# WHAT IS EXPECTED
Every entry must be repeated exactly. Exclude all pictures.

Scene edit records
-=-=-=-=-
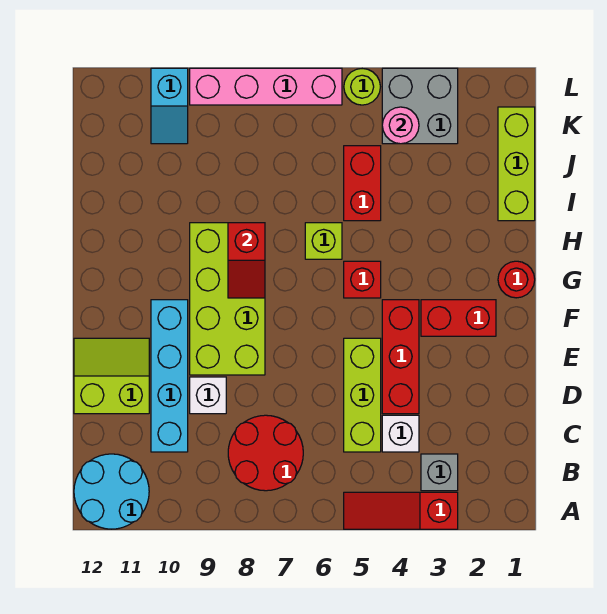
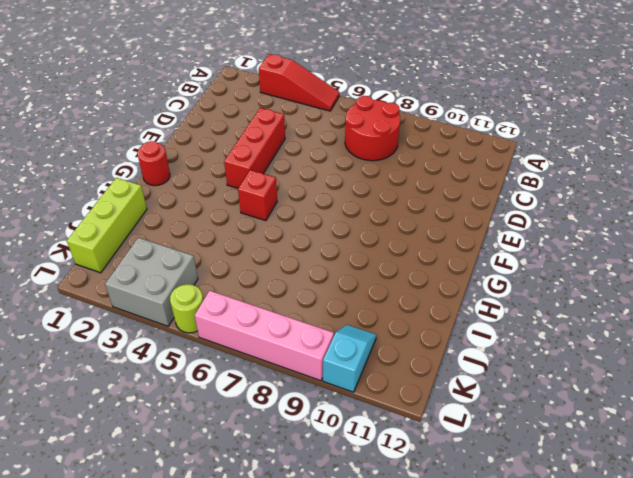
none -> cyan 2x2 round brick [74,454,149,529]
none -> grey 1x1 brick [421,454,458,491]
none -> white 1x1 brick [382,415,419,452]

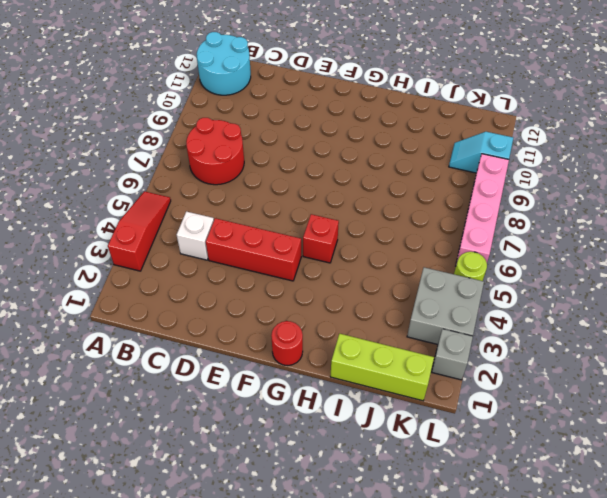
grey 1x1 brick [432,329,473,380] -> grey 1x1 brick moved to [421,454,458,491]
none -> lime 1x3 brick [344,338,381,452]
none -> cyan 1x4 brick [151,300,188,452]
none -> white 1x1 brick [190,377,226,414]

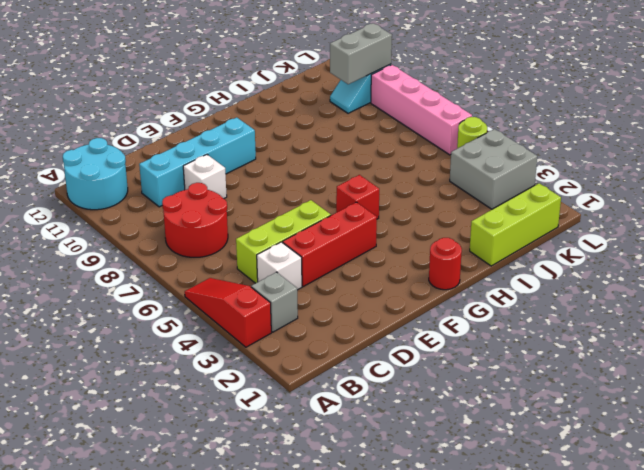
grey 1x2 brick [330,23,392,84] -> none
none -> lime 2x2 slope [74,338,149,414]
none -> lime 2x4 brick [190,223,265,375]
none -> red 1x2 brick [421,300,496,336]

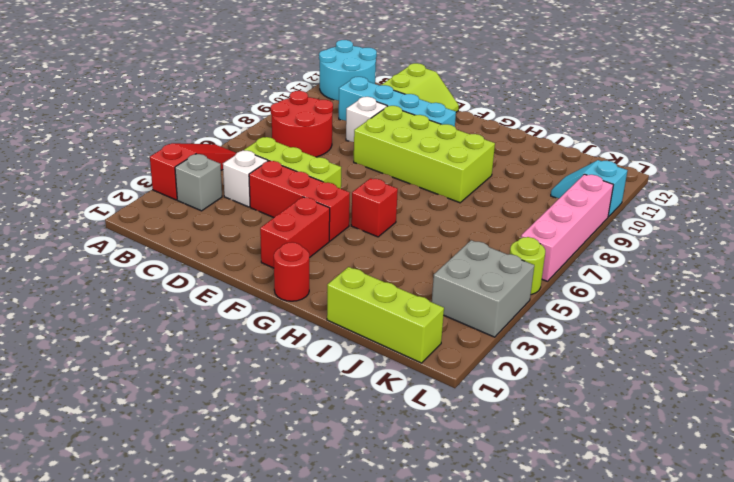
none -> lime 1x1 brick [305,223,342,259]
none -> red 1x2 brick [344,146,381,221]
none -> red 1x2 slope [228,223,265,298]

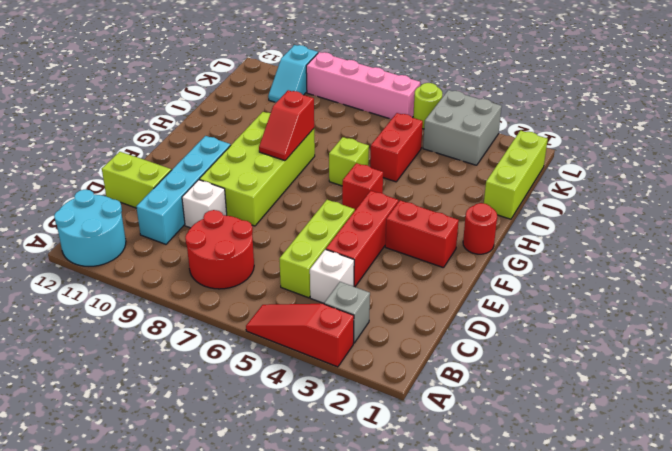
none -> pink 1x1 round brick [382,107,419,144]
-=-=-=-=-
# FINISHED EXERCISE
none -> cyan 2x2 round brick [74,454,149,529]
none -> grey 1x1 brick [421,454,458,491]
none -> white 1x1 brick [382,415,419,452]

grey 1x1 brick [432,329,473,380] -> grey 1x1 brick moved to [421,454,458,491]
none -> lime 1x3 brick [344,338,381,452]
none -> cyan 1x4 brick [151,300,188,452]
none -> white 1x1 brick [190,377,226,414]

grey 1x2 brick [330,23,392,84] -> none
none -> lime 2x2 slope [74,338,149,414]
none -> lime 2x4 brick [190,223,265,375]
none -> red 1x2 brick [421,300,496,336]

none -> lime 1x1 brick [305,223,342,259]
none -> red 1x2 brick [344,146,381,221]
none -> red 1x2 slope [228,223,265,298]

none -> pink 1x1 round brick [382,107,419,144]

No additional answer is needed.